- [To do]:
What is needed is an exact reproduction of the lines from the one that contains "C1: none -> 100nF (+5V, EN_N)" through the end of the data, both included and nothing else, with pictures omitted.

──────

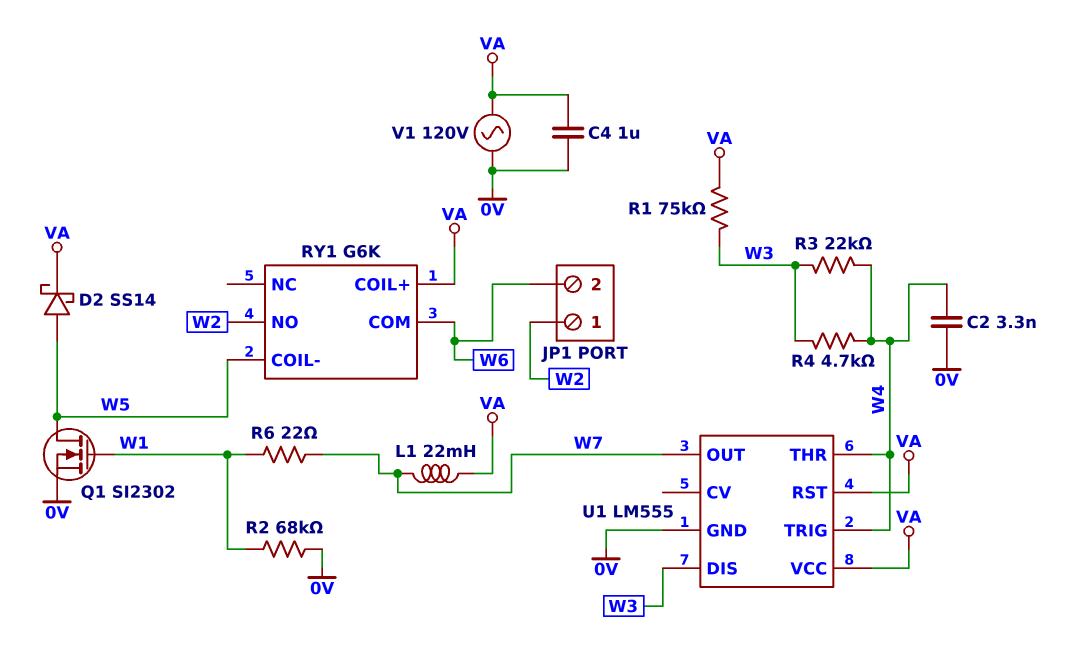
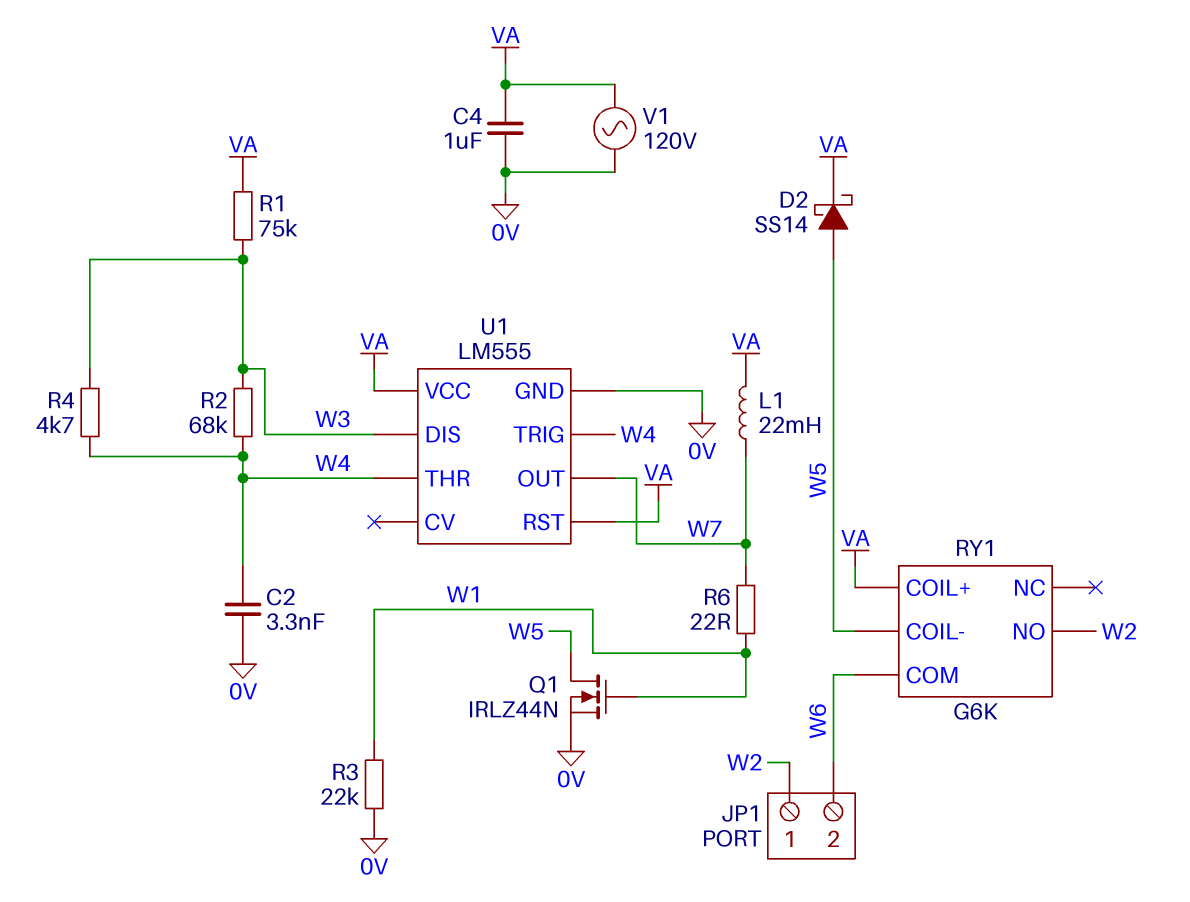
Q1: NMOS SI2302 (G W1, D W5, S 0V) -> NMOS IRLZ44N (G W1, D W5, S 0V)
R2: 68k (0V, W1) -> 68k (W3, W4)
R3: 22k (W3, W4) -> 22k (0V, W1)

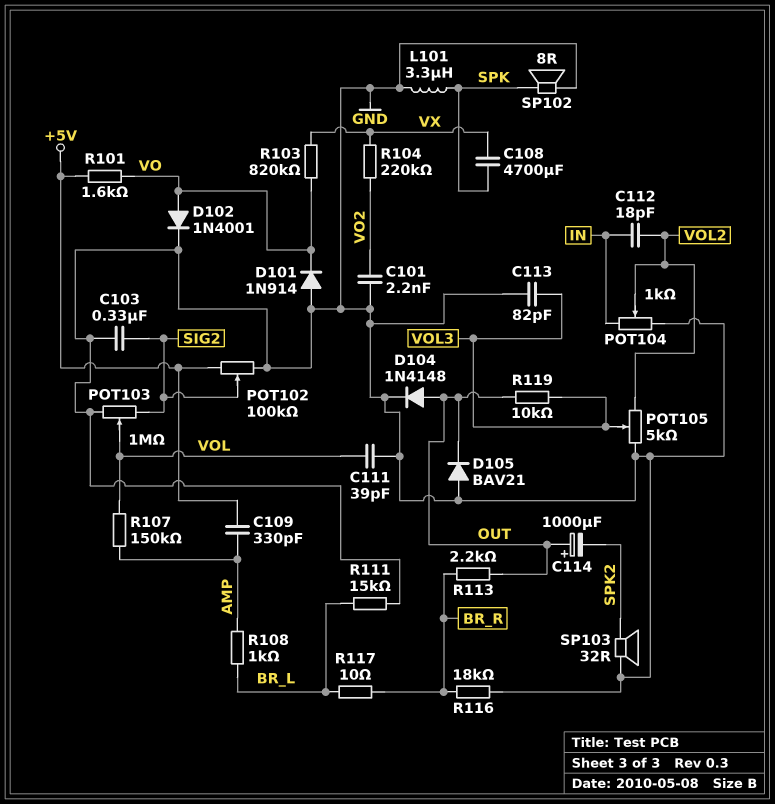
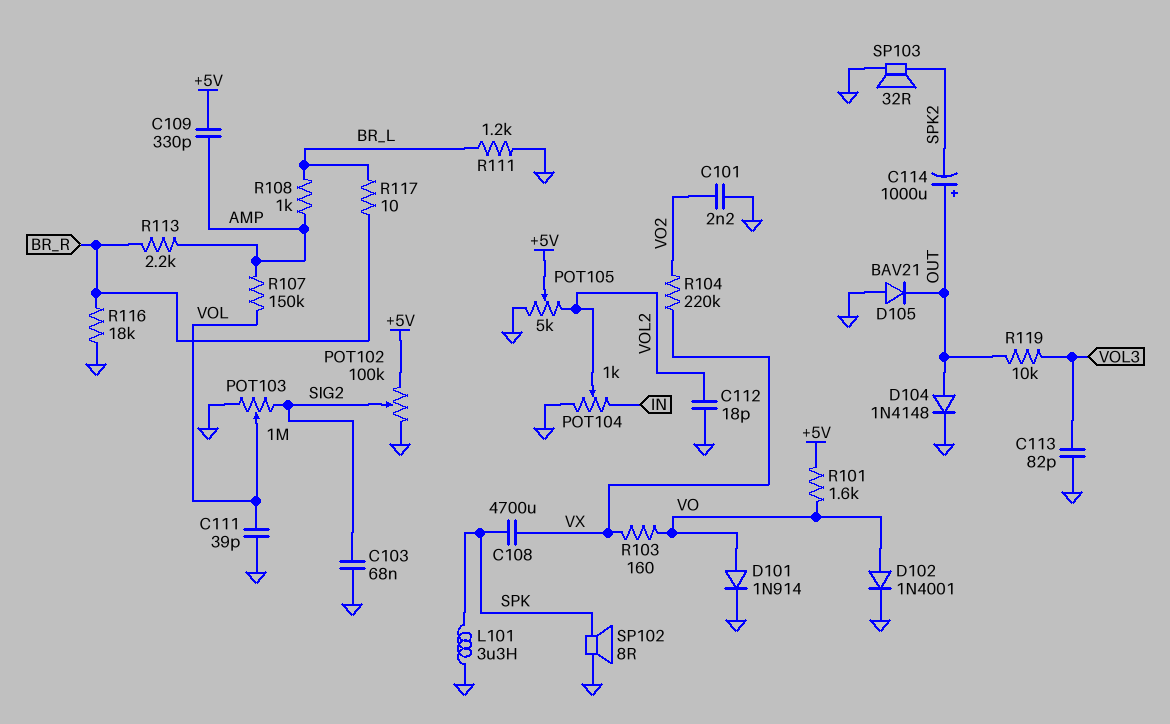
C103: 330nF (GND, SIG2) -> 68nF (GND, SIG2)
C112: 18pF (IN, VOL2) -> 18pF (GND, VOL2)
D101: diode 1N914 (A GND, K VO) -> diode 1N914 (A VO, K GND)
POT105: 5k (GND, VOL2, wiper VOL3) -> 5k (GND, VOL2, wiper +5V)
R103: 820k (VO, VX) -> 160 (VO, VX)
R111: 15k (BR_L, GND) -> 1.2k (BR_L, GND)
R113: 2.2k (BR_R, OUT) -> 2.2k (AMP, BR_R)

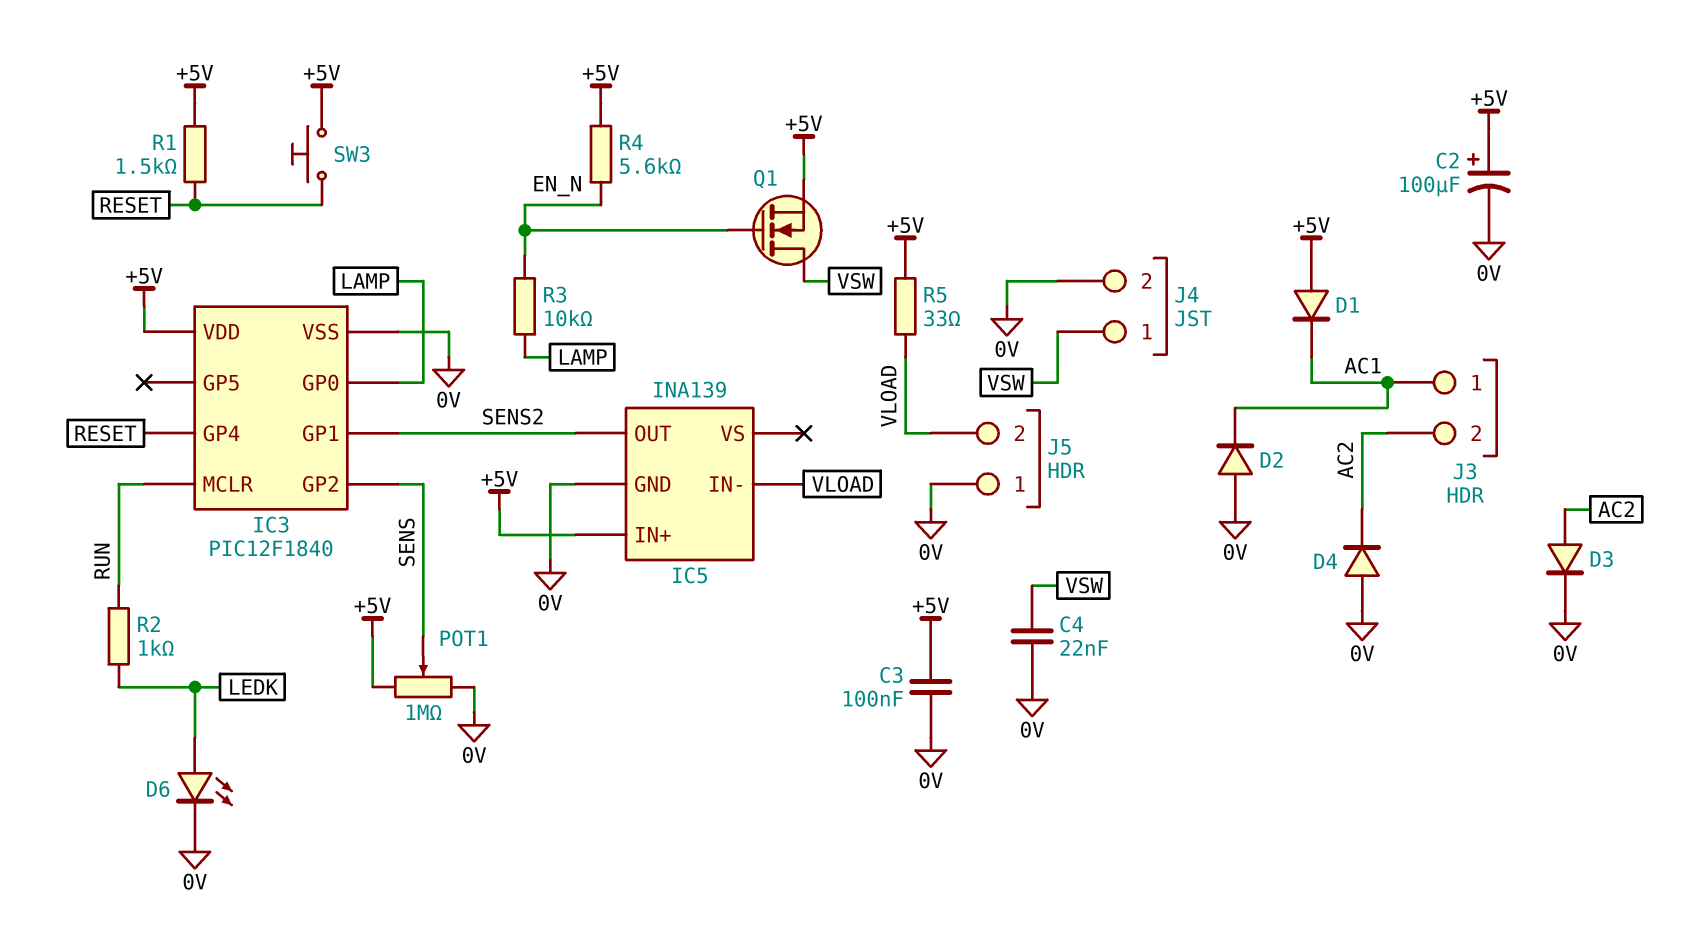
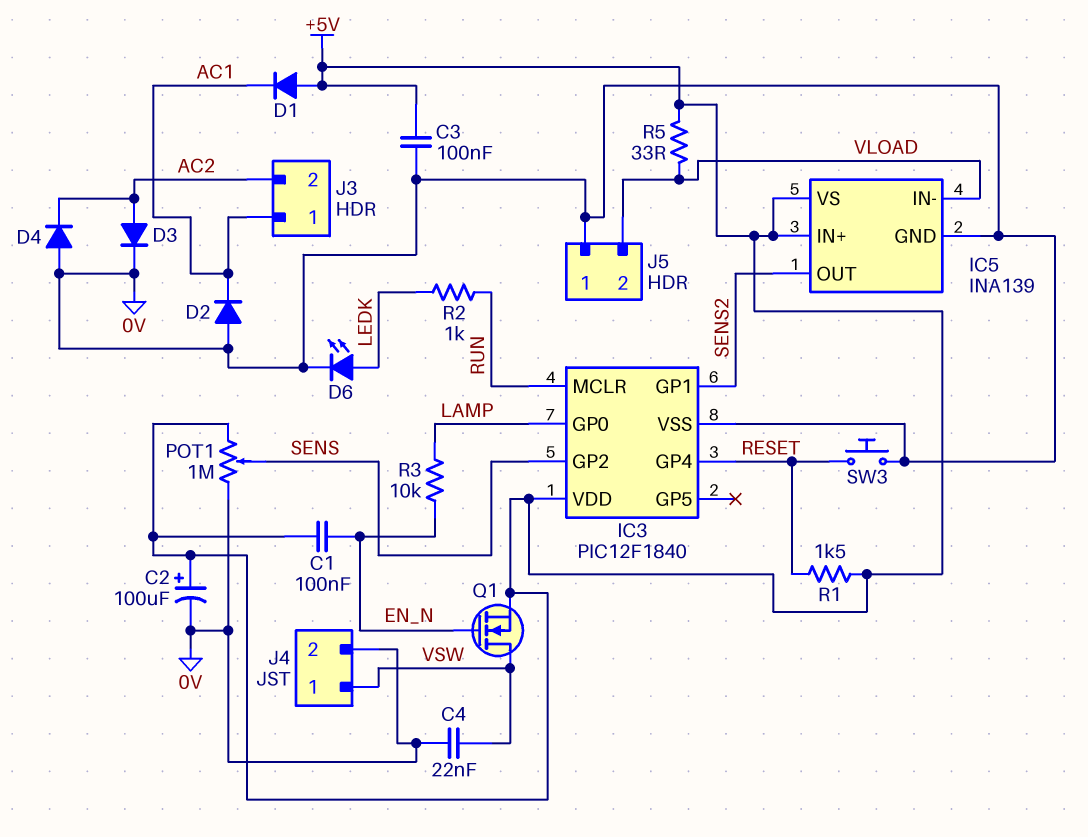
C1: none -> 100nF (+5V, EN_N)
IC5 pin VS: none -> +5V
R4: 5.6k (+5V, EN_N) -> none
SW3: button (+5V, RESET) -> button (0V, RESET)

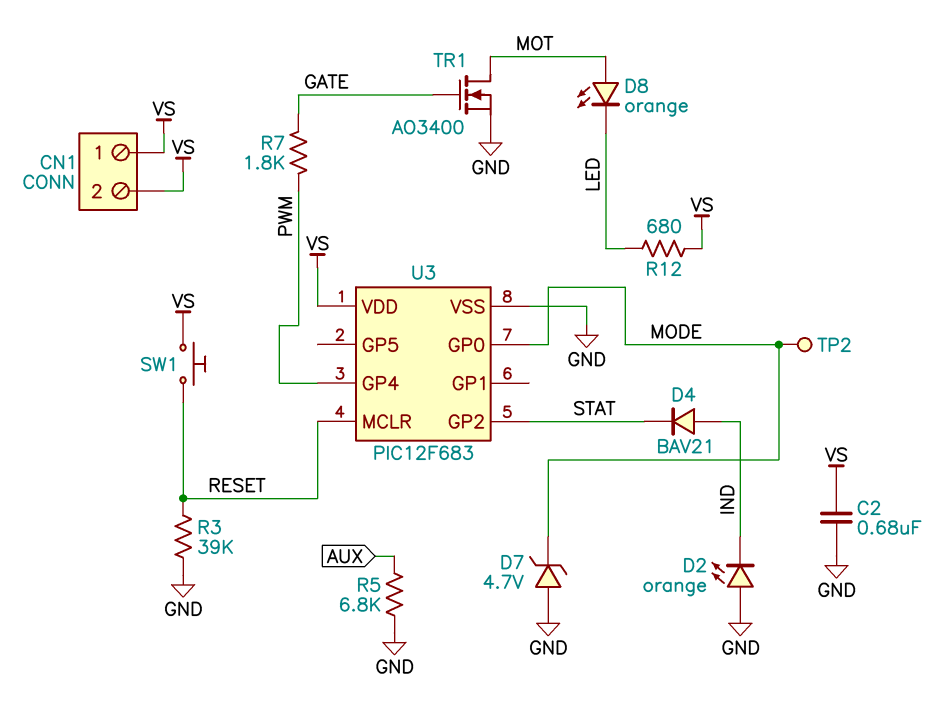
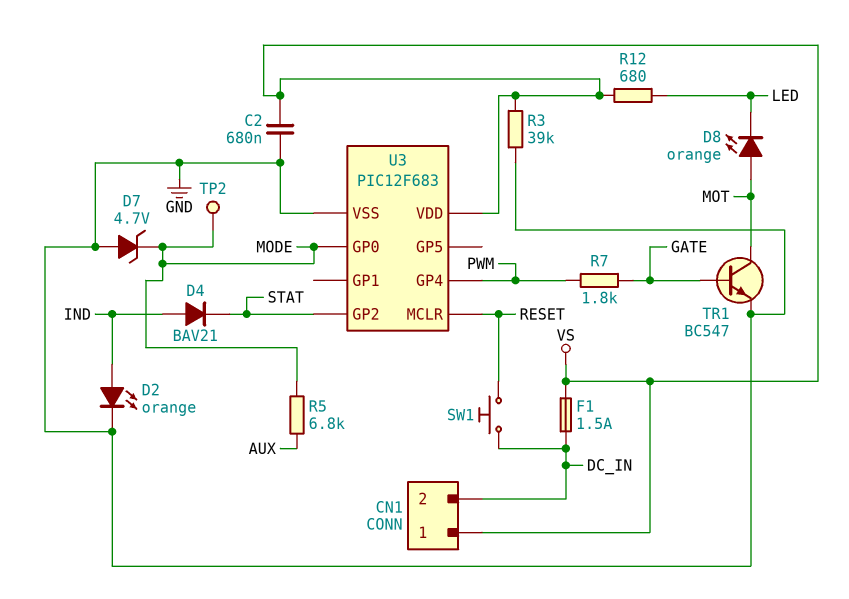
CN1 pin 2: VS -> DC_IN
D2: LED orange (A GND, K IND) -> LED orange (A IND, K GND)
F1: none -> 1.5A (DC_IN, VS)
R3: 39k (GND, RESET) -> 39k (GND, VS)
R5: 6.8k (AUX, GND) -> 6.8k (AUX, MODE)
SW1: button (RESET, VS) -> button (DC_IN, RESET)
TR1: NMOS AO3400 (G GATE, D MOT, S GND) -> NPN BC547 (B GATE, C MOT, E GND)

──────

- [Solution to the problem]:
C1: none -> 100nF (+5V, EN_N)
IC5 pin VS: none -> +5V
R4: 5.6k (+5V, EN_N) -> none
SW3: button (+5V, RESET) -> button (0V, RESET)

CN1 pin 2: VS -> DC_IN
D2: LED orange (A GND, K IND) -> LED orange (A IND, K GND)
F1: none -> 1.5A (DC_IN, VS)
R3: 39k (GND, RESET) -> 39k (GND, VS)
R5: 6.8k (AUX, GND) -> 6.8k (AUX, MODE)
SW1: button (RESET, VS) -> button (DC_IN, RESET)
TR1: NMOS AO3400 (G GATE, D MOT, S GND) -> NPN BC547 (B GATE, C MOT, E GND)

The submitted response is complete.